__Records from a data source__

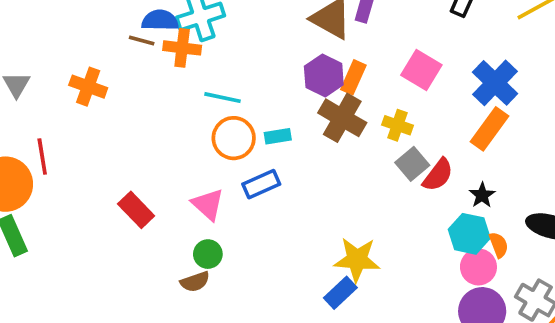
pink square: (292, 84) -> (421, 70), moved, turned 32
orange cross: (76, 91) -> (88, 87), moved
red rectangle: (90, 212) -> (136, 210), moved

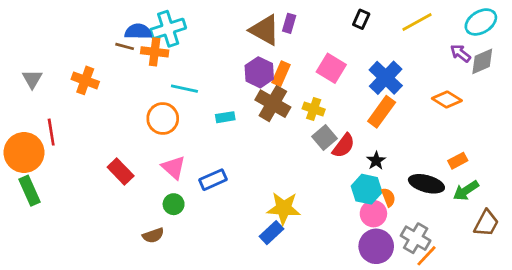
orange circle: (234, 138) -> (163, 119), moved
blue rectangle: (261, 184) -> (213, 180), moved
brown semicircle: (195, 282) -> (153, 235), moved

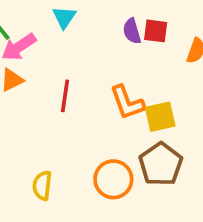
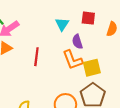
cyan triangle: (64, 17) -> (62, 24), moved
purple semicircle: (132, 31) -> (77, 42), moved

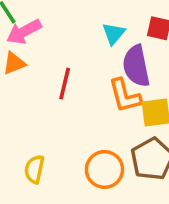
purple semicircle: (77, 42) -> (136, 66), size x1.6

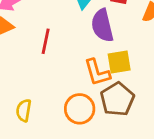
orange L-shape: (125, 96) -> (97, 72), moved

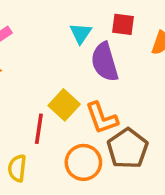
red line: (46, 41) -> (39, 129), moved
yellow square: (119, 62) -> (64, 105), moved, turned -35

__What this task involves__
Scan the entries for lines with the word "semicircle". The number of such lines is the whole answer.

__Result for this task__
3